[Saved data entries]
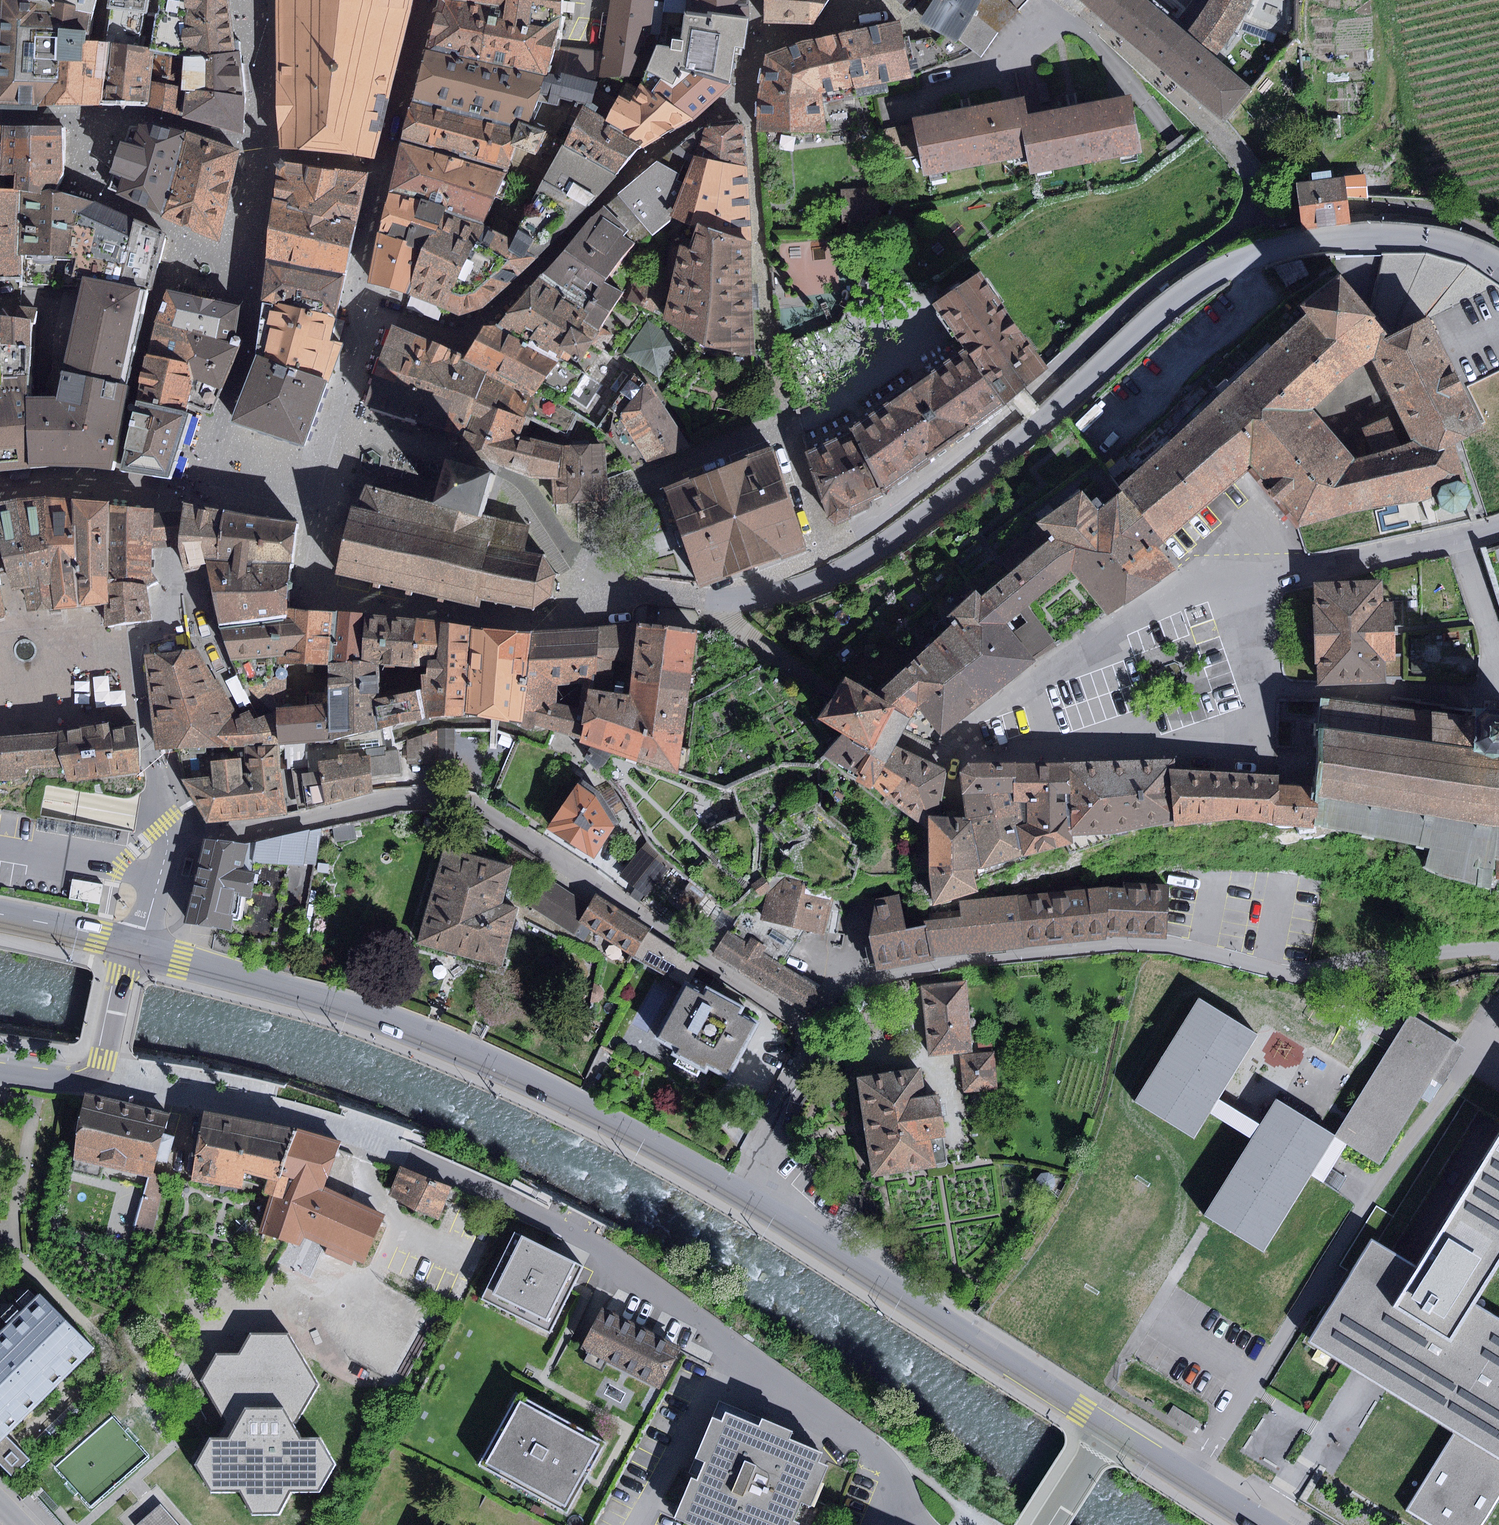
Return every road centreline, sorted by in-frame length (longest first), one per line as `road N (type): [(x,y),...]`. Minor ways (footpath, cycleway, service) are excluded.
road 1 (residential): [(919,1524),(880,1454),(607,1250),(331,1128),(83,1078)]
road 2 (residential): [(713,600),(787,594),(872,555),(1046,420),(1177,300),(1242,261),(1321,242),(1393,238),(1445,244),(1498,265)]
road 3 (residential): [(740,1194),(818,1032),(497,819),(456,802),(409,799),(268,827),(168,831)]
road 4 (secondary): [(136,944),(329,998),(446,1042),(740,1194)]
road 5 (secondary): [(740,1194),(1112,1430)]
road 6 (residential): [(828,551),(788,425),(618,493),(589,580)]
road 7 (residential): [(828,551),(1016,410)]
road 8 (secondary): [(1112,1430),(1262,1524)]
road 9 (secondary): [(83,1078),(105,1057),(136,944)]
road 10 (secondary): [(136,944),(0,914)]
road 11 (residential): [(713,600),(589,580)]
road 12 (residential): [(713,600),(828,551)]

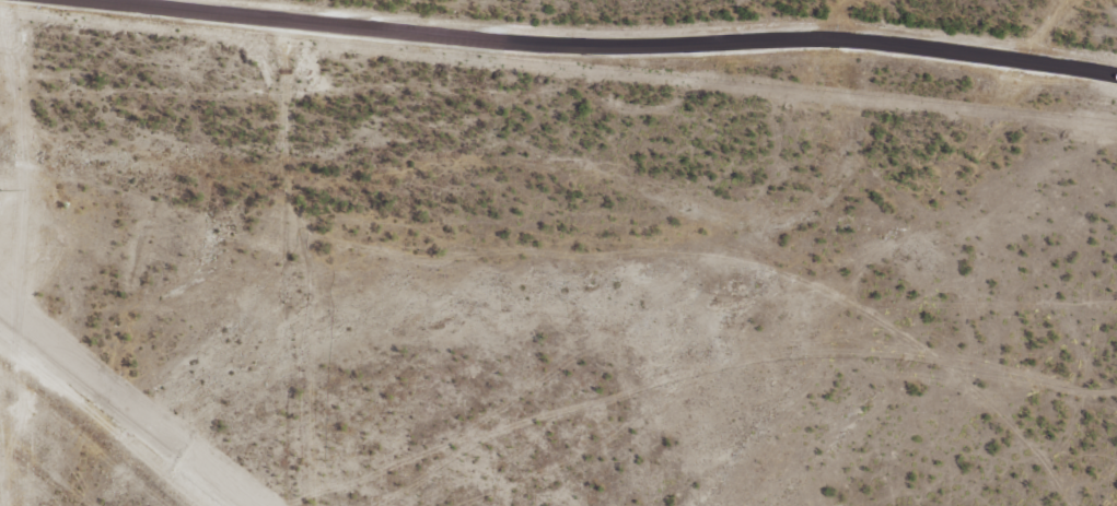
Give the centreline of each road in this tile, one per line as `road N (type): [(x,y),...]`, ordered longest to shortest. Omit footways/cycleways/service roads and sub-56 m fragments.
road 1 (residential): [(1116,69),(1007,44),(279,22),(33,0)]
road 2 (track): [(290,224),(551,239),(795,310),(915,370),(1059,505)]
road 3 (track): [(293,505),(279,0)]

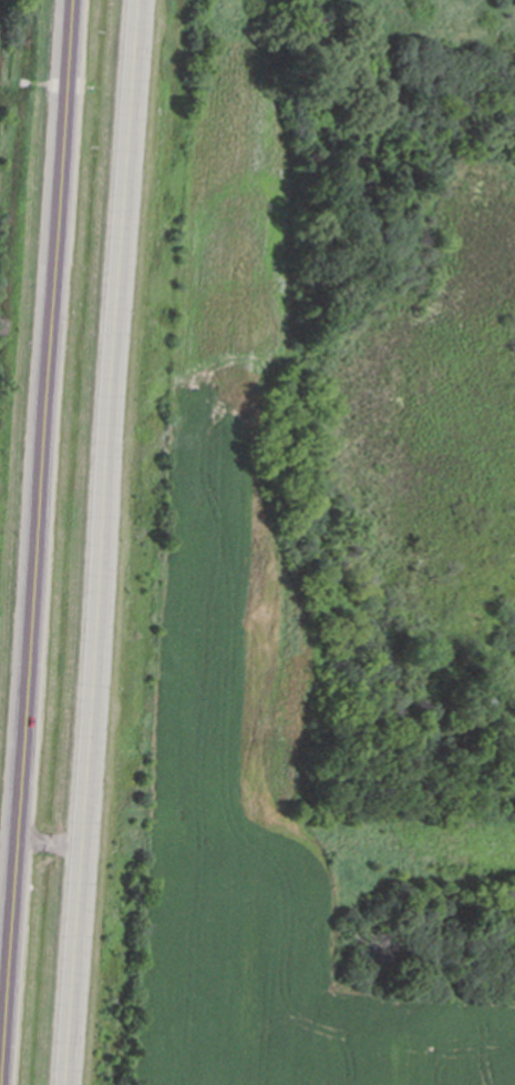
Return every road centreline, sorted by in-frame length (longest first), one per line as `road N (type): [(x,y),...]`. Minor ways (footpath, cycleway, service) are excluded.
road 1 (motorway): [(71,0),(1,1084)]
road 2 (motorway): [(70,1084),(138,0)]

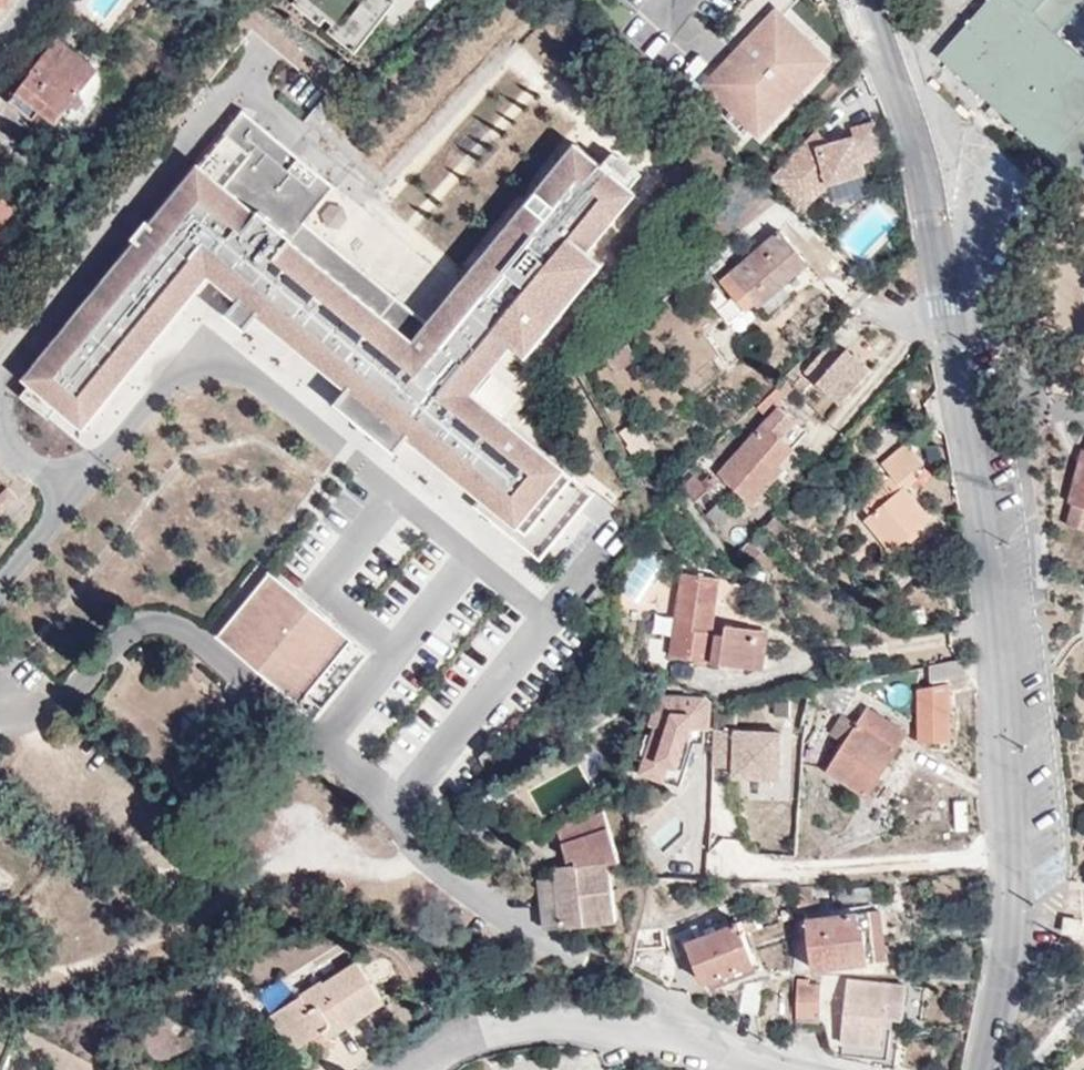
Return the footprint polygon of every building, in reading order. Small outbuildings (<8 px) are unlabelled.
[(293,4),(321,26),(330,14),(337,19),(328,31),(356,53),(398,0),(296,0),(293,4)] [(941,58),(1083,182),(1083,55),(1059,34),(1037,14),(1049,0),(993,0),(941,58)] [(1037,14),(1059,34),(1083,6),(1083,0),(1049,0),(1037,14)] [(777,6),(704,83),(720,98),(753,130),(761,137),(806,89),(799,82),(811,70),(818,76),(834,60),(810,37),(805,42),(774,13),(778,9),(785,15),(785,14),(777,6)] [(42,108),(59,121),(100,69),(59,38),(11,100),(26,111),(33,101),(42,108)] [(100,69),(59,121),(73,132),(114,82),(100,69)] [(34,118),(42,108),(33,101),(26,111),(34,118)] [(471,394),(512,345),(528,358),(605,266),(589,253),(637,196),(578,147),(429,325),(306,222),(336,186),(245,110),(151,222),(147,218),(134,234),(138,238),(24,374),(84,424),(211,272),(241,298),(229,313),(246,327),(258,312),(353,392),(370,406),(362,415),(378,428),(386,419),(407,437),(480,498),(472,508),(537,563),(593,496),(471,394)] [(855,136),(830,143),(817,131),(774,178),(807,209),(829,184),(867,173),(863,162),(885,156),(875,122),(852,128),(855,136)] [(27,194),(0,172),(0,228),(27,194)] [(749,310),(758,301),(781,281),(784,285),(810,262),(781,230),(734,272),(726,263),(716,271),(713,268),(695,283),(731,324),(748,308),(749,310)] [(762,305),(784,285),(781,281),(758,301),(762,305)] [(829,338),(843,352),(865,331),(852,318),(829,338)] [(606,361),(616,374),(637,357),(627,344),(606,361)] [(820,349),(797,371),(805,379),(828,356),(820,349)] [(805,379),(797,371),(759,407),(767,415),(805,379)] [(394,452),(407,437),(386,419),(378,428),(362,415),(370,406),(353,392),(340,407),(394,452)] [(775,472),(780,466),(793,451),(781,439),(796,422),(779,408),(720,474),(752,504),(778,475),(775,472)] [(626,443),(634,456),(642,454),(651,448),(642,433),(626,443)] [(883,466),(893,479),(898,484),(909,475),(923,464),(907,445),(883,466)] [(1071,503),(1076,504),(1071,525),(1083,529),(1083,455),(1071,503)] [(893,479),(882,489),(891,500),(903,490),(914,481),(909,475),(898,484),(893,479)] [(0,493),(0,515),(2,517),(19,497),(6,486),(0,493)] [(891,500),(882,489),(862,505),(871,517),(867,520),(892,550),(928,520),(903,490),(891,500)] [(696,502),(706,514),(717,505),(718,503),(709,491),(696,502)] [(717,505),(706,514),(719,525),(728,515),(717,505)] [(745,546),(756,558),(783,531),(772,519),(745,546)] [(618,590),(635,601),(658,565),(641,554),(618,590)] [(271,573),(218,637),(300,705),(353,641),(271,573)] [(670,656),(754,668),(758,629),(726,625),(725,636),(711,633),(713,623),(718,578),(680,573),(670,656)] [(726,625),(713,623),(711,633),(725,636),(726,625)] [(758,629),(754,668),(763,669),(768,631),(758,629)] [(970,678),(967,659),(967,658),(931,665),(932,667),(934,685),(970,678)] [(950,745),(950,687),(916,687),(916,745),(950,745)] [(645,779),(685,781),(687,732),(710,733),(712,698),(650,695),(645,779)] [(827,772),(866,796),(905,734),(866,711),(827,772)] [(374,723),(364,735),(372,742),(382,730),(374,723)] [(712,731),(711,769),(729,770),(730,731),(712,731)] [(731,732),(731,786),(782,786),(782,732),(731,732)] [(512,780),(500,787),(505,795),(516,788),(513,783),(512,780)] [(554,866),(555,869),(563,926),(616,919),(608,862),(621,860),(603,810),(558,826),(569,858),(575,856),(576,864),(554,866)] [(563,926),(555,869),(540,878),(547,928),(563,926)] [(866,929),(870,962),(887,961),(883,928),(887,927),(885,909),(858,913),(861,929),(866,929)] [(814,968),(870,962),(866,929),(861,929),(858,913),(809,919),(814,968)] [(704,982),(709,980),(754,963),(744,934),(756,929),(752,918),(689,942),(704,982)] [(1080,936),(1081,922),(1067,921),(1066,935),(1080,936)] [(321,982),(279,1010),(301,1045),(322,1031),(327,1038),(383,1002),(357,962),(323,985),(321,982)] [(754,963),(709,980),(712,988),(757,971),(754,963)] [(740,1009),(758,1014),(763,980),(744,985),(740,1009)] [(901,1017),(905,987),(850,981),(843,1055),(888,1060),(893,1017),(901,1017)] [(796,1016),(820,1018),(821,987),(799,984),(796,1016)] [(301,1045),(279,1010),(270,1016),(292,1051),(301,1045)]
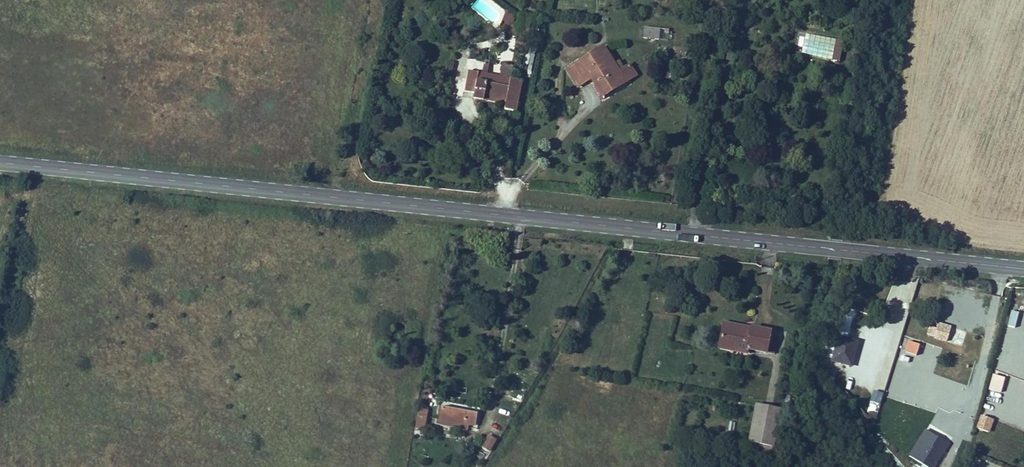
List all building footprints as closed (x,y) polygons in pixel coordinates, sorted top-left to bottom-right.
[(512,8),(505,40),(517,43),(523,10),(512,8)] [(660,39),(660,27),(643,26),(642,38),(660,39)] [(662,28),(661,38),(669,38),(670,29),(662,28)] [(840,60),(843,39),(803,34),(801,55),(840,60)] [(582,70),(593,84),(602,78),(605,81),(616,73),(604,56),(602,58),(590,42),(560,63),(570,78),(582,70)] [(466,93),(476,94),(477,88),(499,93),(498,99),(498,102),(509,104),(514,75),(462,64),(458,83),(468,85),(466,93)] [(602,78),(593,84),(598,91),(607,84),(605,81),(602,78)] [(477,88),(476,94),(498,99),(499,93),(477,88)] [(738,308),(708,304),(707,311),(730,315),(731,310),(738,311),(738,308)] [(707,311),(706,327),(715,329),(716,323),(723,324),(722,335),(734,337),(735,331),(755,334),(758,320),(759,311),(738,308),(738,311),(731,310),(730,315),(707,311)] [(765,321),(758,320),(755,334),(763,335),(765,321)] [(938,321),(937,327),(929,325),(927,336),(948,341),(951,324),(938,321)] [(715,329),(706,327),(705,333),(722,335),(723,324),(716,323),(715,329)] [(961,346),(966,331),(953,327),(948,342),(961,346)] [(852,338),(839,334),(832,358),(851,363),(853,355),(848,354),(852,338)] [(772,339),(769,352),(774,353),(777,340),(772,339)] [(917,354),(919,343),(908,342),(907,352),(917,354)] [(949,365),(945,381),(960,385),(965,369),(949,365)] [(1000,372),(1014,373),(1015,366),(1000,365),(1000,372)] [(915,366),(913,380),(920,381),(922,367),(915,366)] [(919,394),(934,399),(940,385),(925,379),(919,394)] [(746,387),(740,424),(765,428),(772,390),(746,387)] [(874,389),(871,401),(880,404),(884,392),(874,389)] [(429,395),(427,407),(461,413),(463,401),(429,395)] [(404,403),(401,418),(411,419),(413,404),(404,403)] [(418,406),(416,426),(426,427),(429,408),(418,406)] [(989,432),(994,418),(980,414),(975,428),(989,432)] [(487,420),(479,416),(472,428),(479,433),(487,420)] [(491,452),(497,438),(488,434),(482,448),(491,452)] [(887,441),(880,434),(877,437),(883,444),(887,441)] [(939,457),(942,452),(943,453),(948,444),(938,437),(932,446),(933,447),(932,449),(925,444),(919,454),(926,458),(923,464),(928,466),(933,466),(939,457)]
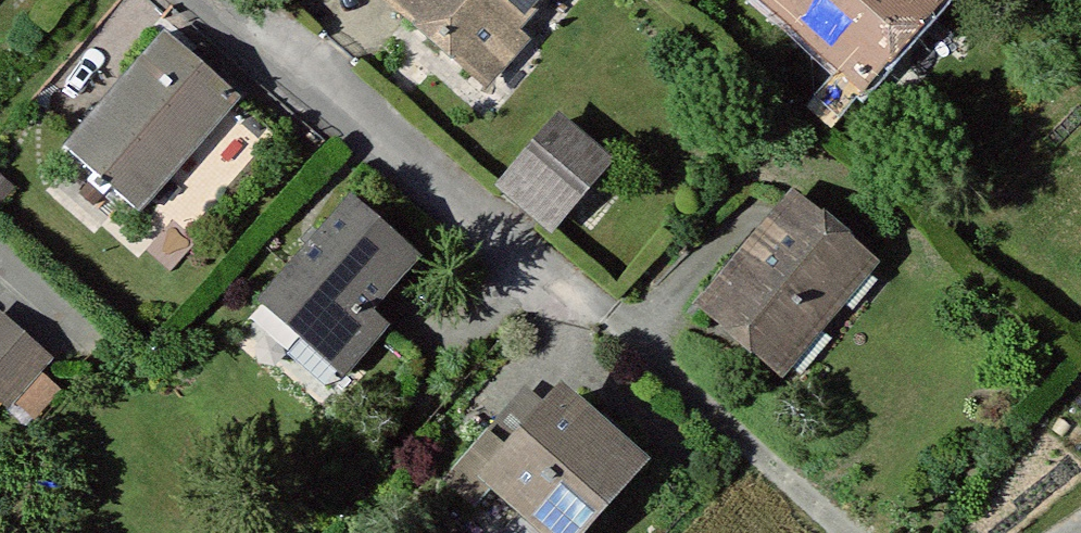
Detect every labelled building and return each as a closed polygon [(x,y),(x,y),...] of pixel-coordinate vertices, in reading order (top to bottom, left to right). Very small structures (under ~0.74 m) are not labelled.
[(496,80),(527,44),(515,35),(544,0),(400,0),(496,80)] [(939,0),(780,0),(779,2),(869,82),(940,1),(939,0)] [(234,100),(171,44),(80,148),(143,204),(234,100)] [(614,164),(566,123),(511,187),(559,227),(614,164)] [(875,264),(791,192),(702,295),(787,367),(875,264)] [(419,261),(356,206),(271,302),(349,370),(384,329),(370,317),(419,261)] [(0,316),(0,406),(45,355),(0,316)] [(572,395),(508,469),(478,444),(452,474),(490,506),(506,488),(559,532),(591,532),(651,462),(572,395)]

* WORK ITEM: Lines above with the string "motorway" need to be found and copied.

* SOLUTION FOR THIS PROBLEM:
road 1 (motorway): [(71,0),(1,1084)]
road 2 (motorway): [(70,1084),(138,0)]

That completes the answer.